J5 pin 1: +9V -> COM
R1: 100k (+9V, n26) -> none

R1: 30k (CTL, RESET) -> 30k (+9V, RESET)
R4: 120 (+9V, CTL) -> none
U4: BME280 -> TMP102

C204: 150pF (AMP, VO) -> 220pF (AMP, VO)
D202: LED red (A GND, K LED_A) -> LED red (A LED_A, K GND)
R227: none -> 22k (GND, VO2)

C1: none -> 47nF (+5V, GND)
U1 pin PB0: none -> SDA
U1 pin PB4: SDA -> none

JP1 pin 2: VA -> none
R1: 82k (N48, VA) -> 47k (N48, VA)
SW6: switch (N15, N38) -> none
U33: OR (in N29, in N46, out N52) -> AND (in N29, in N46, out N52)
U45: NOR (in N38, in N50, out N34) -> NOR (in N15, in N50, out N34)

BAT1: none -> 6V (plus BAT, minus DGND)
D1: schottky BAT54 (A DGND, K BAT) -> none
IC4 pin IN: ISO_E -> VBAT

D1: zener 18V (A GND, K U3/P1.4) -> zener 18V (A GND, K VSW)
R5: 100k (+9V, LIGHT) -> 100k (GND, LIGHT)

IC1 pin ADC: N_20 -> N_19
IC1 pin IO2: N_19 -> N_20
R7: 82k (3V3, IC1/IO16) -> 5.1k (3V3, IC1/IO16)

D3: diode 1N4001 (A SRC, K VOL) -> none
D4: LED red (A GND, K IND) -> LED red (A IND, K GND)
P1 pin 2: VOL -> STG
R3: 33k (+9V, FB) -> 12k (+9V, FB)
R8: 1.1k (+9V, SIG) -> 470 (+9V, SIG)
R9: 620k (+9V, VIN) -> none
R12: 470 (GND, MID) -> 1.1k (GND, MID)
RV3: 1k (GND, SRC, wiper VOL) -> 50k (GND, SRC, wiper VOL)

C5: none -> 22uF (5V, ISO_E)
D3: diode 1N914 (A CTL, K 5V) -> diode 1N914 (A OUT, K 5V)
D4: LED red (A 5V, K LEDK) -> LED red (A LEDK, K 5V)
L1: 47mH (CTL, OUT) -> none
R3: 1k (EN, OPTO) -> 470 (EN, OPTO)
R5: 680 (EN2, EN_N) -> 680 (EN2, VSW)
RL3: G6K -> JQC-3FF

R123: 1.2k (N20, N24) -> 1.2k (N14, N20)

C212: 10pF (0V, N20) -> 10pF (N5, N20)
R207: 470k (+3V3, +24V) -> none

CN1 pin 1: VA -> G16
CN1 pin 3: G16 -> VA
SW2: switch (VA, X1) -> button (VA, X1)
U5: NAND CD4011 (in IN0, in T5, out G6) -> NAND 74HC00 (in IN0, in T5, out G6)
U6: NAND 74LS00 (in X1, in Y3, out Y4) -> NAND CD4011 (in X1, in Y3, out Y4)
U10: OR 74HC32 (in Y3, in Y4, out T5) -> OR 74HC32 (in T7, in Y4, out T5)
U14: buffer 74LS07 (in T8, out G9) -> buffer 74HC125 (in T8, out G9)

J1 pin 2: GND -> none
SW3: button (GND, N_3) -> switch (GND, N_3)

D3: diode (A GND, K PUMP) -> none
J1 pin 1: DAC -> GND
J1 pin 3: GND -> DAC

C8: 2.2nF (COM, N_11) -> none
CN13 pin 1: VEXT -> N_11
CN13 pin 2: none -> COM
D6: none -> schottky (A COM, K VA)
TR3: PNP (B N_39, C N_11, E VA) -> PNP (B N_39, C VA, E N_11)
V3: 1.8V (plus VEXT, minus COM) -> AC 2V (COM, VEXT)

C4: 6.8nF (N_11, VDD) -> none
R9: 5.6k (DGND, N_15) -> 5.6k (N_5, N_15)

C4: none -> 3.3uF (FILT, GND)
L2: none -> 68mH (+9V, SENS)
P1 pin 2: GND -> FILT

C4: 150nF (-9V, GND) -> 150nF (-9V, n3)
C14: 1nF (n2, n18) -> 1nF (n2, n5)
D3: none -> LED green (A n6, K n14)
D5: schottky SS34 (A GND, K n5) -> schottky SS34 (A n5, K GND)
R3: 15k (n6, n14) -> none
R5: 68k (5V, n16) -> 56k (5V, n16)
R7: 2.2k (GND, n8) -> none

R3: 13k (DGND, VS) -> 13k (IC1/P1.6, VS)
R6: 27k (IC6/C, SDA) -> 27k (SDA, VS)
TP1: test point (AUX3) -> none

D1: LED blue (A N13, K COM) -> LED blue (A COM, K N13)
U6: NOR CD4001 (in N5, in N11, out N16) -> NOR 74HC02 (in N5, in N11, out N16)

★ ★ ★ ★ ★ ★ ★

__Task directions__
Wherever the string "NAND" appears in the records above, copy the line it sits in.

__Exercise result__
U5: NAND CD4011 (in IN0, in T5, out G6) -> NAND 74HC00 (in IN0, in T5, out G6)
U6: NAND 74LS00 (in X1, in Y3, out Y4) -> NAND CD4011 (in X1, in Y3, out Y4)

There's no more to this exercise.